DATA SHOWN:

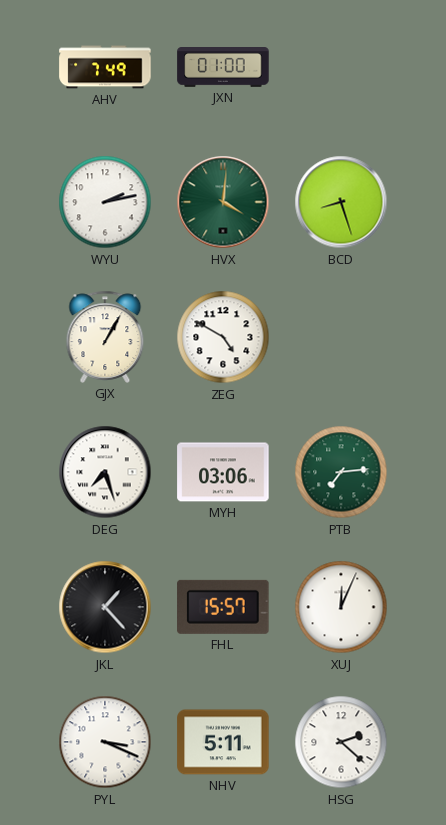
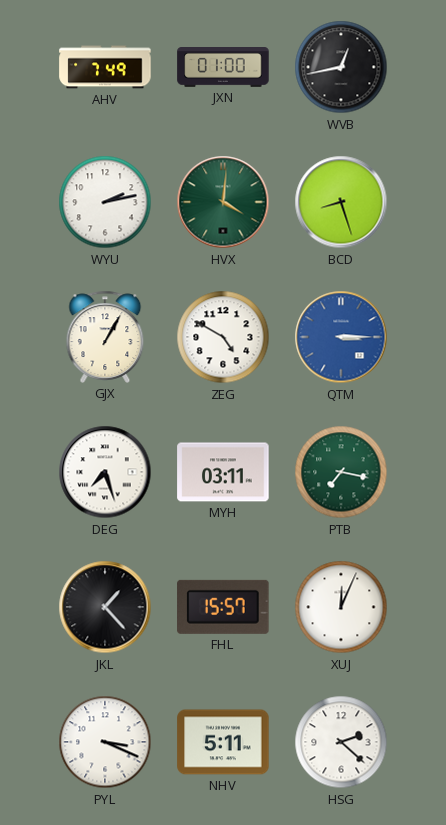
WVB: none -> 12:43
QTM: none -> 3:15
MYH: 03:06 -> 03:11
PTB: 7:14 -> 7:17
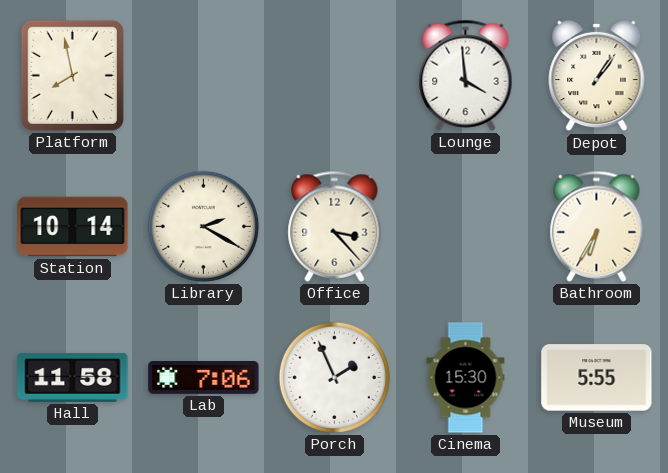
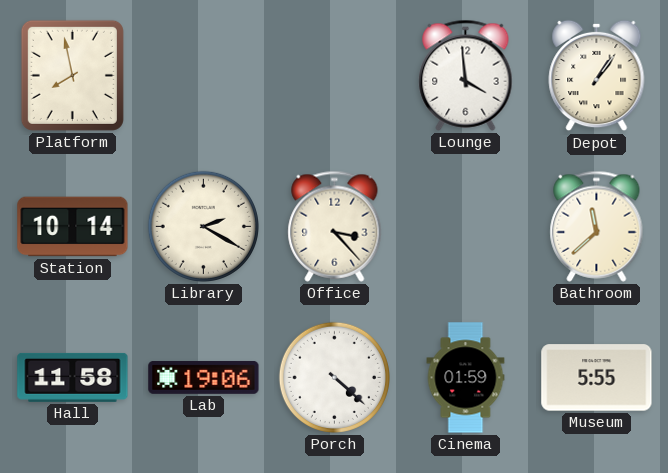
Bathroom: 6:35 -> 11:38
Lab: 7:06 -> 19:06
Porch: 1:56 -> 4:22
Cinema: 15:30 -> 01:59
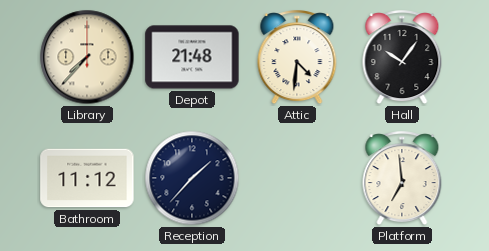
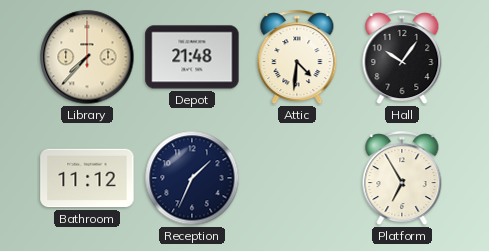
Reception: 1:37 -> 1:34
Platform: 6:59 -> 6:55
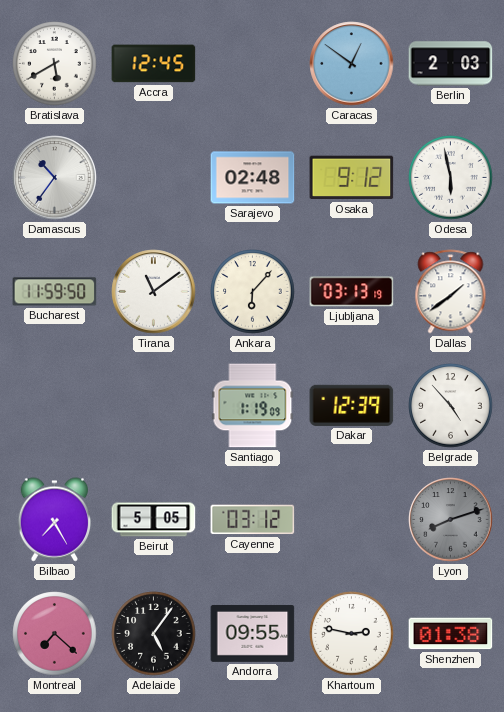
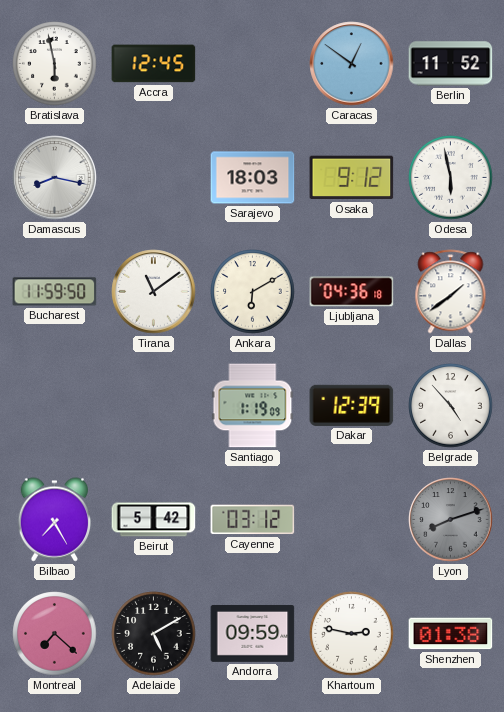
Bratislava: 5:40 -> 5:58
Berlin: 2:03 -> 11:52
Damascus: 10:36 -> 8:17
Sarajevo: 02:48 -> 18:03
Ankara: 6:07 -> 6:10
Ljubljana: 03:13 -> 04:36
Beirut: 5:05 -> 5:42
Adelaide: 5:06 -> 5:10
Andorra: 09:55 -> 09:59
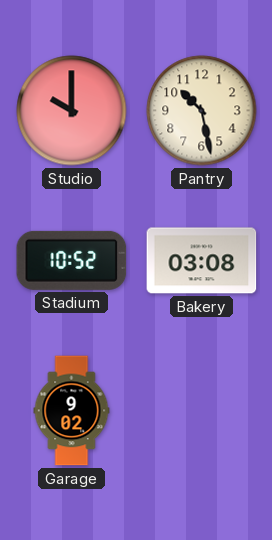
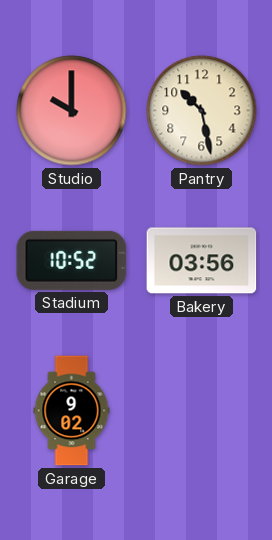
Bakery: 03:08 -> 03:56
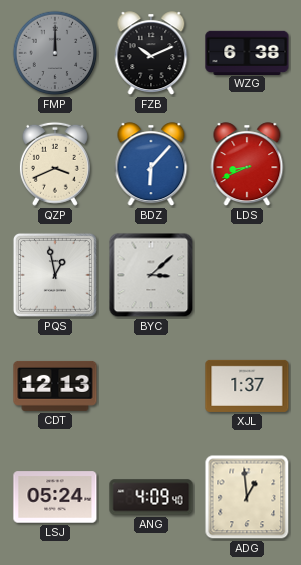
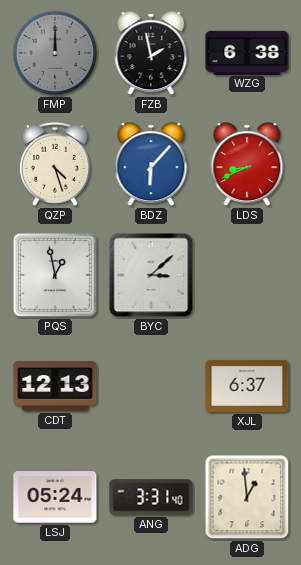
FZB: 10:11 -> 1:58
QZP: 3:41 -> 4:27
XJL: 1:37 -> 6:37
ANG: 4:09 -> 3:31
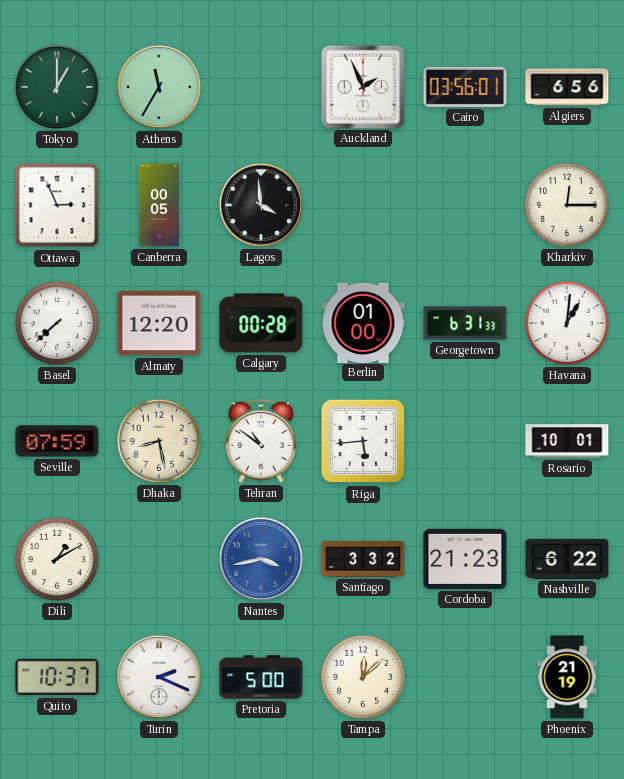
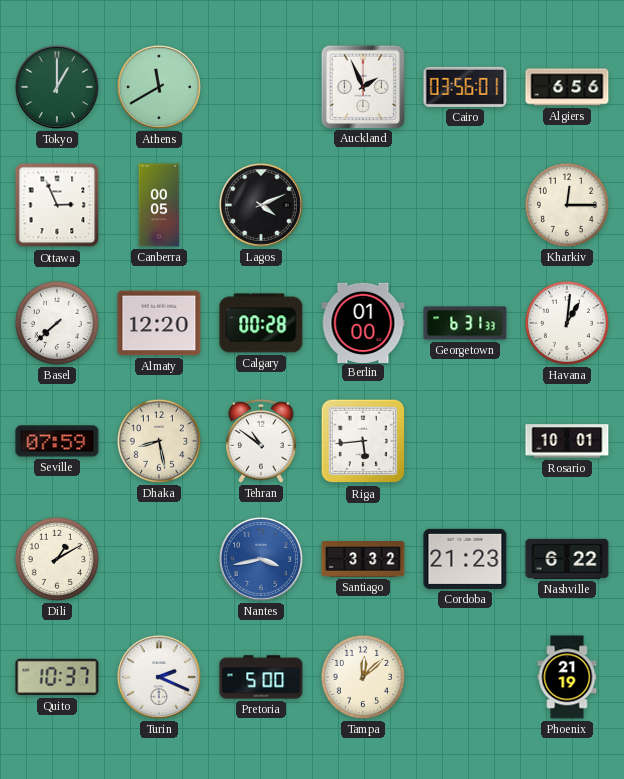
Athens: 11:35 -> 11:40
Lagos: 3:59 -> 4:11
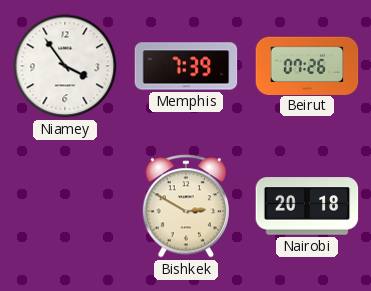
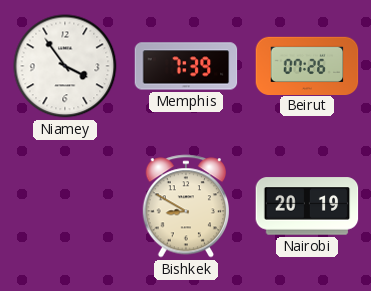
Bishkek: 2:50 -> 8:50
Nairobi: 20:18 -> 20:19
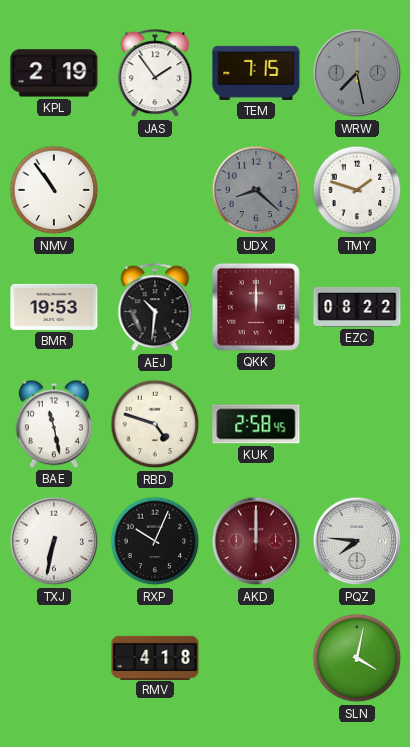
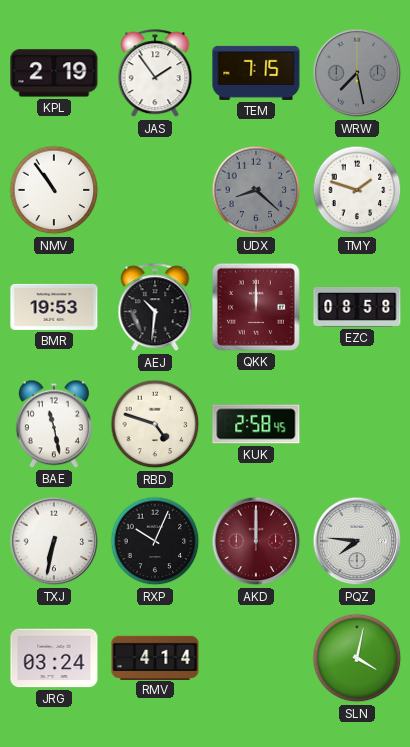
EZC: 08:22 -> 08:58
JRG: none -> 03:24
RMV: 4:18 -> 4:14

TO DO: Which rows above contain the word "none"? Select each one and copy it in full.

RESULT:
WVB: none -> 12:43
QTM: none -> 3:15
JRG: none -> 03:24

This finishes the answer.